**EXTRACTED INFORMATION**
===============
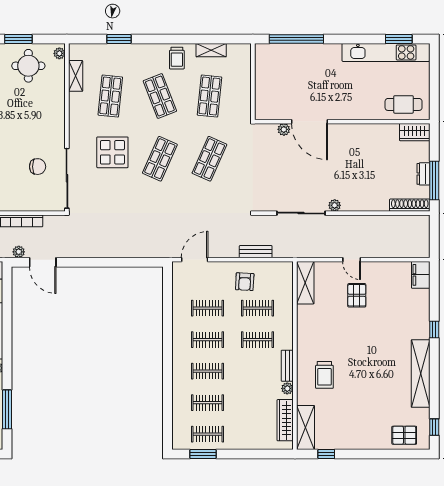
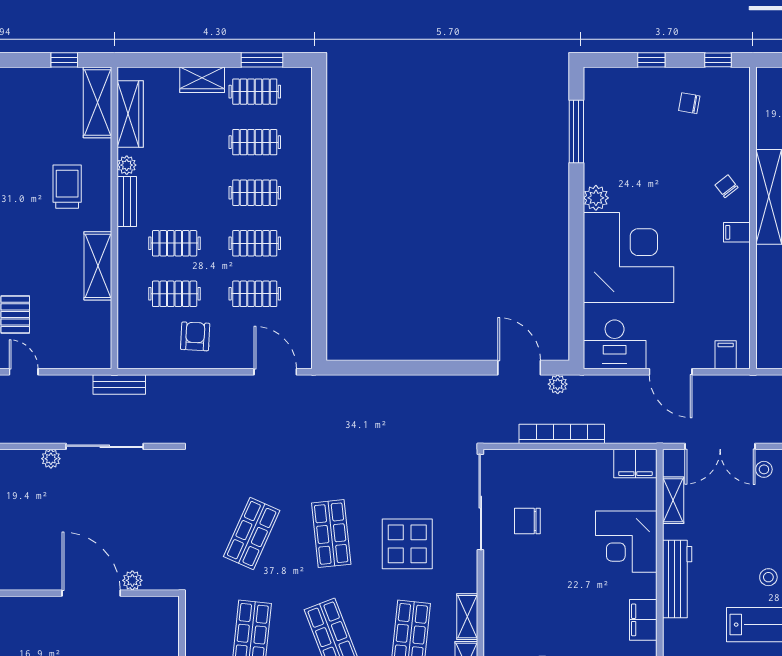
shelving: (75, 107) -> (467, 617), added
shop shelf: (160, 159) -> (331, 534), turned -30
bench: (256, 252) -> (119, 385), moved
door: (195, 260) -> (275, 372), swing flipped
shelving: (305, 283) -> (98, 266), moved
wardrobe: (240, 442) -> (202, 80), added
===============
**PROBLEM REQUIREMENTS**
Output the entries above verbatim, leaving out images.

**TASK SOLUTION**
shelving: (75, 107) -> (467, 617), added
shop shelf: (160, 159) -> (331, 534), turned -30
bench: (256, 252) -> (119, 385), moved
door: (195, 260) -> (275, 372), swing flipped
shelving: (305, 283) -> (98, 266), moved
wardrobe: (240, 442) -> (202, 80), added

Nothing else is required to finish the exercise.